* DATASET CONTENT:
Content starts

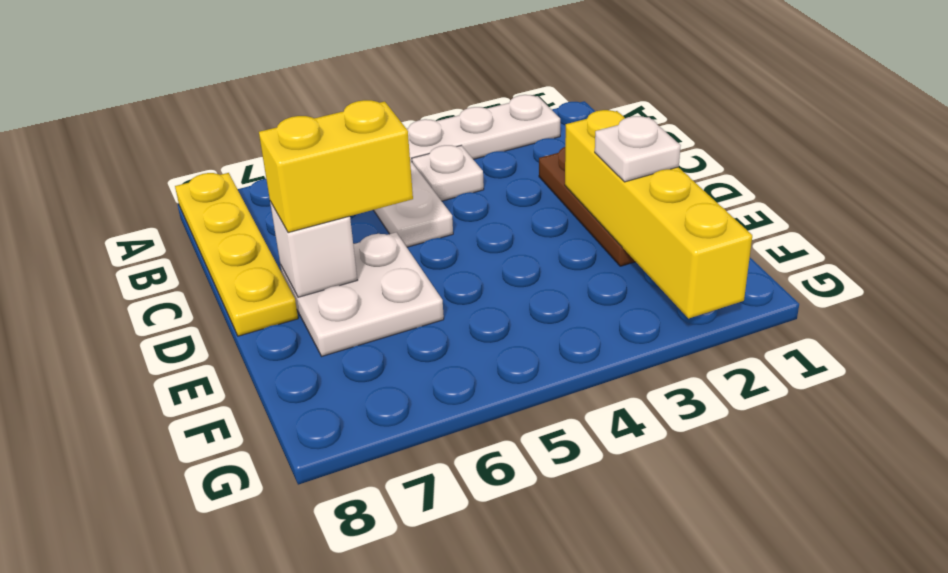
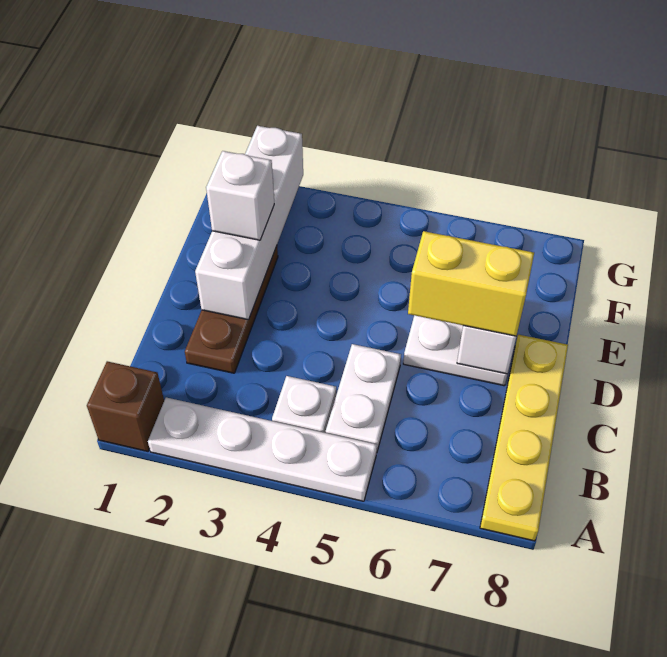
none -> brown brick A1 level 1
yellow brick D2:G2 level 2 -> white brick D2:G2 level 2
white plate E2 level 3 -> white brick E2 level 3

Content ends

Output the listing exactly. Leave out any image.

* REPLY:
none -> brown brick A1 level 1
yellow brick D2:G2 level 2 -> white brick D2:G2 level 2
white plate E2 level 3 -> white brick E2 level 3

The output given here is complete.